PROBLEM TO SOLVE:
Report every line of the listing below in which the string "camera" occurs.

AVAILABLE RECORDS:
**********

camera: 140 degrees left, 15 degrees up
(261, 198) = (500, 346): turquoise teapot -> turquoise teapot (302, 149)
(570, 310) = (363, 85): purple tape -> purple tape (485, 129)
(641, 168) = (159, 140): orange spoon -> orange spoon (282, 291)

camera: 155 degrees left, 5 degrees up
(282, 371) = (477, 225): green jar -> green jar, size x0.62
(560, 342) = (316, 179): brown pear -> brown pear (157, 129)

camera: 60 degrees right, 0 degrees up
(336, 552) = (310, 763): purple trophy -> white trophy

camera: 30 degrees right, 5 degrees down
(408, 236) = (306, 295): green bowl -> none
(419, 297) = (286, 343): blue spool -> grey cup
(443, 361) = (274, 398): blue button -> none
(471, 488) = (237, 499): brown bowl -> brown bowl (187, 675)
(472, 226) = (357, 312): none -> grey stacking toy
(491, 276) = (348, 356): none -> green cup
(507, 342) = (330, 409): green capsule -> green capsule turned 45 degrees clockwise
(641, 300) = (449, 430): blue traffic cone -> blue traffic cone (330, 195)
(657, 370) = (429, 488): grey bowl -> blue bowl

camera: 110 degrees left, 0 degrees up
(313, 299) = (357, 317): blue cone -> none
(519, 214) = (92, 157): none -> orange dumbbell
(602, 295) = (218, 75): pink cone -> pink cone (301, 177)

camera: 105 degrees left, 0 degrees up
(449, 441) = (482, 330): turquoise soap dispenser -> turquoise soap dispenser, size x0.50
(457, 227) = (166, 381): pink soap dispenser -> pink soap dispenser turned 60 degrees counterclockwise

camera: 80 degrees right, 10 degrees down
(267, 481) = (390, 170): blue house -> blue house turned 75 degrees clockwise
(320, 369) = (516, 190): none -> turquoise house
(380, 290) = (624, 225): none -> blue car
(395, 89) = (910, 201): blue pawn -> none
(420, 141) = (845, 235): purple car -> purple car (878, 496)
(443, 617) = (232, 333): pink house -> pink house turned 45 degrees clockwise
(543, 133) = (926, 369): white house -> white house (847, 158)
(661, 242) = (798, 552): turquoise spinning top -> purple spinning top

**********

ANSWER TO THE PROBLEM:
camera: 140 degrees left, 15 degrees up
camera: 155 degrees left, 5 degrees up
camera: 60 degrees right, 0 degrees up
camera: 30 degrees right, 5 degrees down
camera: 110 degrees left, 0 degrees up
camera: 105 degrees left, 0 degrees up
camera: 80 degrees right, 10 degrees down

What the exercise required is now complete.